**Exercise**:
Without including any image, repeat every record exactly.

**Source material**:
Segment Open
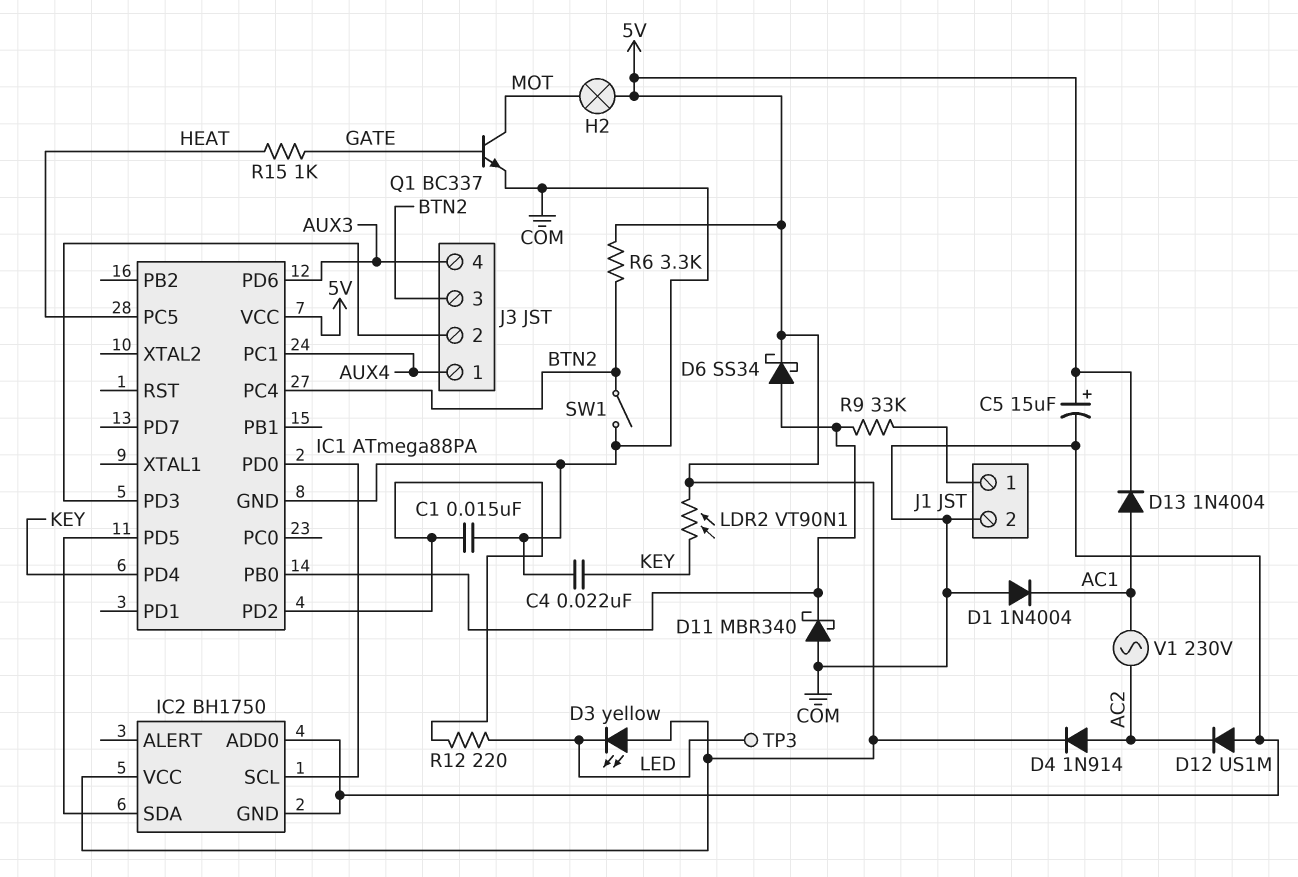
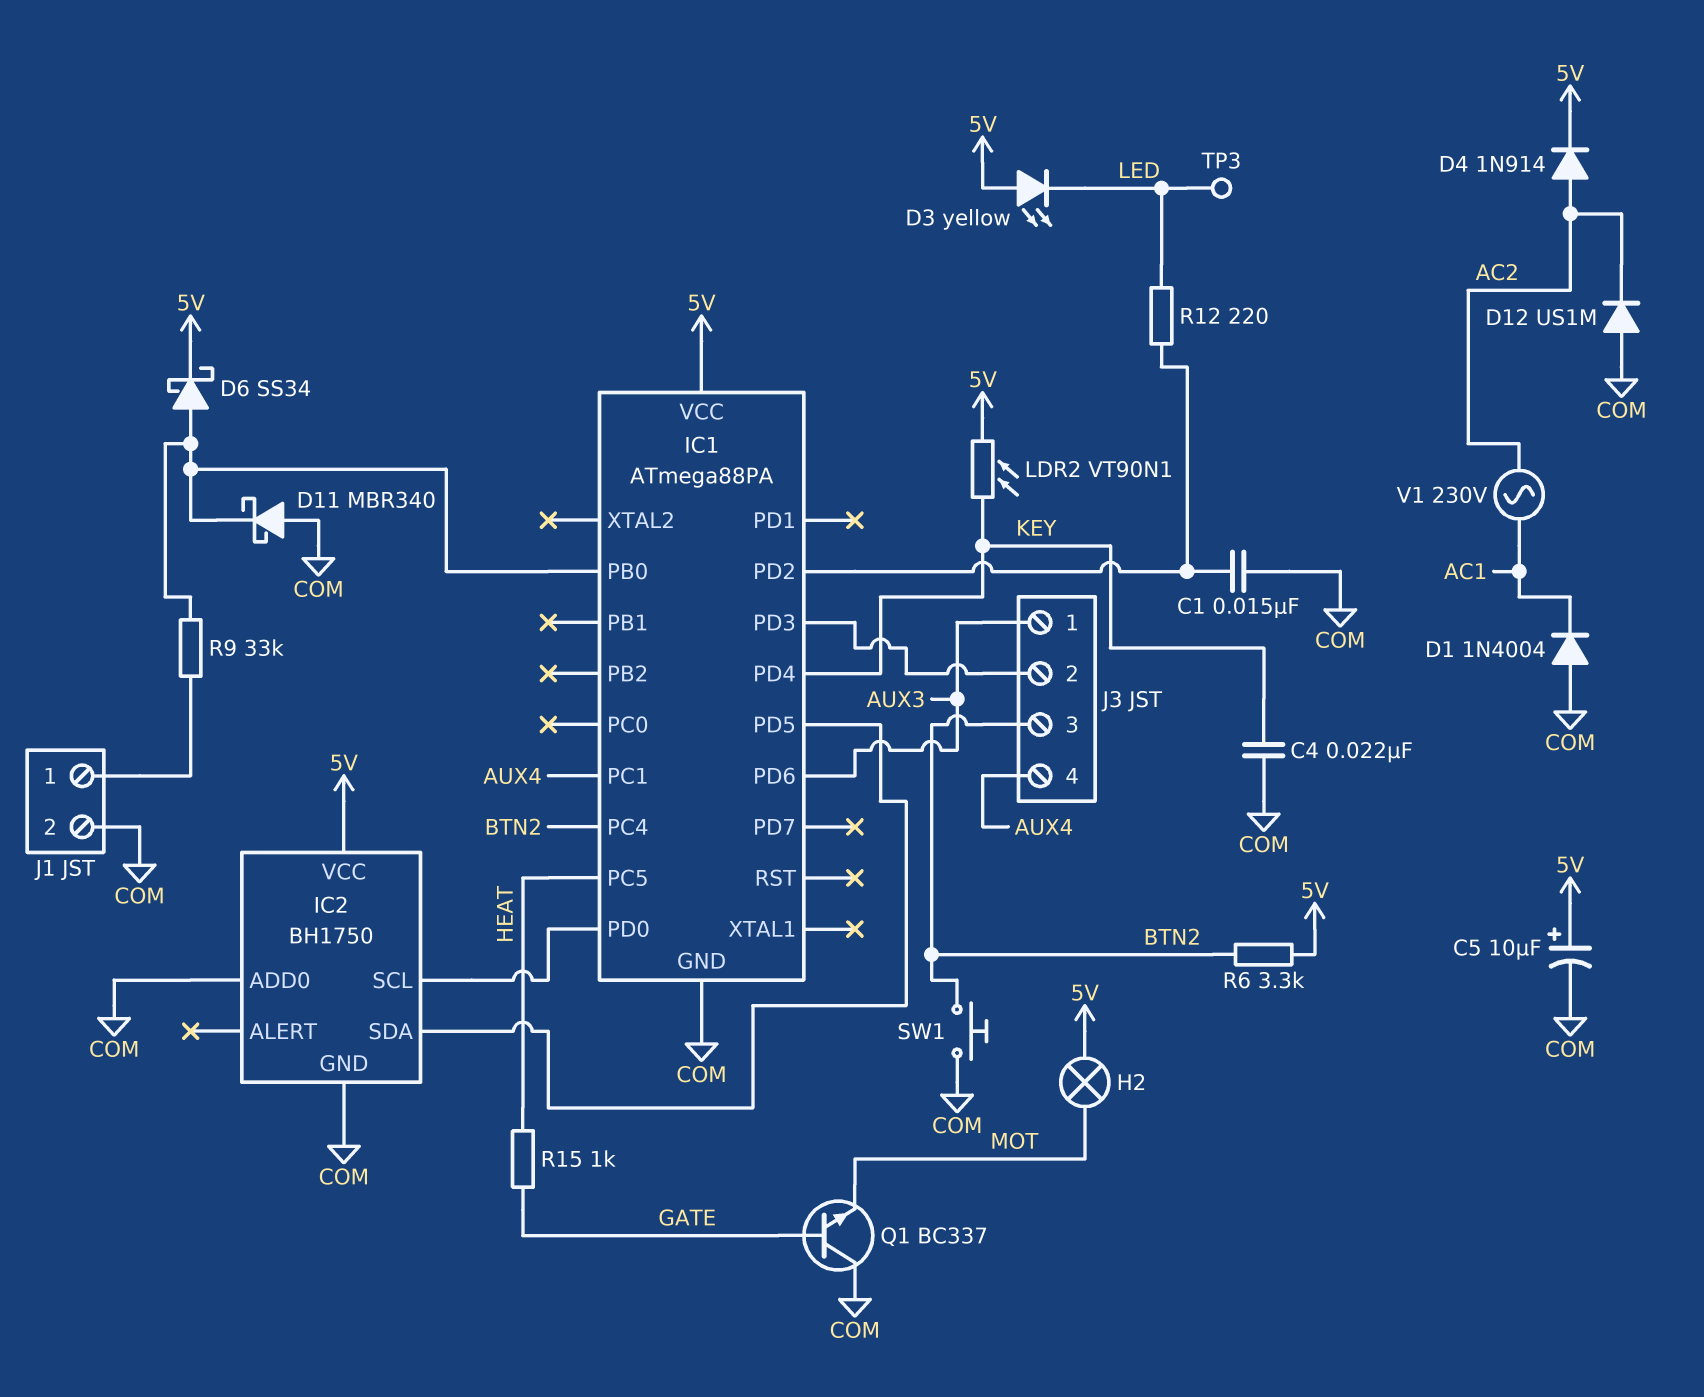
C5: 15uF (plus 5V, minus COM) -> 10uF (plus 5V, minus COM)
D13: diode 1N4004 (A AC1, K 5V) -> none
J3 pin 1: AUX4 -> AUX3
J3 pin 4: AUX3 -> AUX4
Q1: NPN BC337 (B GATE, C MOT, E COM) -> NPN BC337 (B GATE, C COM, E MOT)
SW1: switch (BTN2, COM) -> button (BTN2, COM)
Segment Closed
**Answer box**:
C5: 15uF (plus 5V, minus COM) -> 10uF (plus 5V, minus COM)
D13: diode 1N4004 (A AC1, K 5V) -> none
J3 pin 1: AUX4 -> AUX3
J3 pin 4: AUX3 -> AUX4
Q1: NPN BC337 (B GATE, C MOT, E COM) -> NPN BC337 (B GATE, C COM, E MOT)
SW1: switch (BTN2, COM) -> button (BTN2, COM)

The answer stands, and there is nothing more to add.